Collected data entries:
____

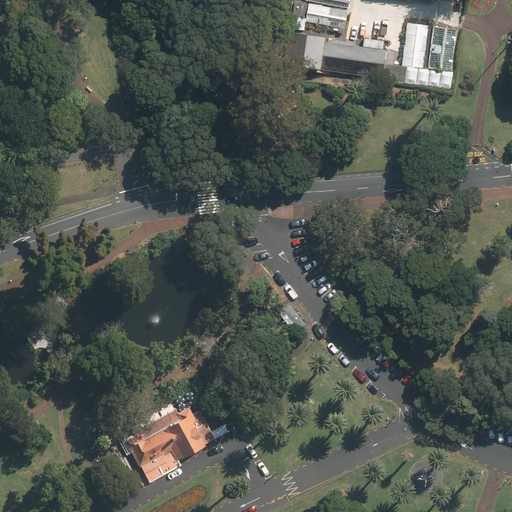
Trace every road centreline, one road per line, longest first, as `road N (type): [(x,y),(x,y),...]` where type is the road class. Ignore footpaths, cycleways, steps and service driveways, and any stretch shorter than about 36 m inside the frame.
road 1 (residential): [(427,421),(313,295),(252,195)]
road 2 (residential): [(252,195),(511,175)]
road 3 (residential): [(427,421),(230,511)]
road 4 (residential): [(0,252),(170,201)]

____

• **Exercise aim**
Render each line of the material above as a numbered list, skipping any blank lines and leaving out the pictures.

• **Full response**
1. Trace every road centreline, one road per line, longest first, as `road N (type): [(x,y),(x,y),...]` where type is the road class. Ignore footpaths, cycleways, steps and service driveways, and any stretch shorter than about 36 m inside the frame.
2. road 1 (residential): [(427,421),(313,295),(252,195)]
3. road 2 (residential): [(252,195),(511,175)]
4. road 3 (residential): [(427,421),(230,511)]
5. road 4 (residential): [(0,252),(170,201)]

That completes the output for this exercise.